PROBLEM TO WORK ON —
Look through the data below and extract, unchanged, the lines from the one that contains "green toothbrush: 8 -> 9" to the one that contains "yellow pan: 3 -> 5", both included.

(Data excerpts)
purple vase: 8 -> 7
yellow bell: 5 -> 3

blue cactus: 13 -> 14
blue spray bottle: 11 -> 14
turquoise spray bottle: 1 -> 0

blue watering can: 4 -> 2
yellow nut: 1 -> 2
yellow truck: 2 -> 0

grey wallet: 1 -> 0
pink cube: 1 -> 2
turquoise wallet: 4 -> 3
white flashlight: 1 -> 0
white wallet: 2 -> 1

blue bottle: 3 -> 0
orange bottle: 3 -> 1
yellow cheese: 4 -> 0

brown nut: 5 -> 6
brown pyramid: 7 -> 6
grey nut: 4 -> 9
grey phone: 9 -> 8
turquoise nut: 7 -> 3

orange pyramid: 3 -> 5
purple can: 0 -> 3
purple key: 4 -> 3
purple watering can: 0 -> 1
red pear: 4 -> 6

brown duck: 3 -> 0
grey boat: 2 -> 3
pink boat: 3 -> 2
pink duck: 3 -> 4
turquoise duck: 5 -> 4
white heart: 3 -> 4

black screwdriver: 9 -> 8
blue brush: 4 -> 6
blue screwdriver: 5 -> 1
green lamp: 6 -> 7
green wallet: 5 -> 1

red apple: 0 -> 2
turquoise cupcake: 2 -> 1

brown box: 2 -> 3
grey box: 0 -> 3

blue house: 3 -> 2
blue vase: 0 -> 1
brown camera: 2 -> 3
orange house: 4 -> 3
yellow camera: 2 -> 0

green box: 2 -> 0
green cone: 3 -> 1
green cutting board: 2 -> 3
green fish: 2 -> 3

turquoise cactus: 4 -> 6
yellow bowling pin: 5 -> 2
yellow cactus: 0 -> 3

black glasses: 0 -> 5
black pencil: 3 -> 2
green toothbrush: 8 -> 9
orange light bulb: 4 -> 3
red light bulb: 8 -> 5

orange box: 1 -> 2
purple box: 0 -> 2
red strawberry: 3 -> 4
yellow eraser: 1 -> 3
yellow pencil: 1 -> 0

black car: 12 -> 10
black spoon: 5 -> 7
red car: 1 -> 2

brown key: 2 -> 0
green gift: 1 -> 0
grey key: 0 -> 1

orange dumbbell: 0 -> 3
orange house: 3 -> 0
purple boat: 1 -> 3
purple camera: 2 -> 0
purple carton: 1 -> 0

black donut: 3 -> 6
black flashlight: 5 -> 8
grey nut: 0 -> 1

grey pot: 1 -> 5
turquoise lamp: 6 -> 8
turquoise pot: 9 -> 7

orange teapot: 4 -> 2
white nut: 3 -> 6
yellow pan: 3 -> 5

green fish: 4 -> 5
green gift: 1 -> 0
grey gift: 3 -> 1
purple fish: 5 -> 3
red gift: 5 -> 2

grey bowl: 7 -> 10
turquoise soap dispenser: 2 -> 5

RESPONSE —
green toothbrush: 8 -> 9
orange light bulb: 4 -> 3
red light bulb: 8 -> 5

orange box: 1 -> 2
purple box: 0 -> 2
red strawberry: 3 -> 4
yellow eraser: 1 -> 3
yellow pencil: 1 -> 0

black car: 12 -> 10
black spoon: 5 -> 7
red car: 1 -> 2

brown key: 2 -> 0
green gift: 1 -> 0
grey key: 0 -> 1

orange dumbbell: 0 -> 3
orange house: 3 -> 0
purple boat: 1 -> 3
purple camera: 2 -> 0
purple carton: 1 -> 0

black donut: 3 -> 6
black flashlight: 5 -> 8
grey nut: 0 -> 1

grey pot: 1 -> 5
turquoise lamp: 6 -> 8
turquoise pot: 9 -> 7

orange teapot: 4 -> 2
white nut: 3 -> 6
yellow pan: 3 -> 5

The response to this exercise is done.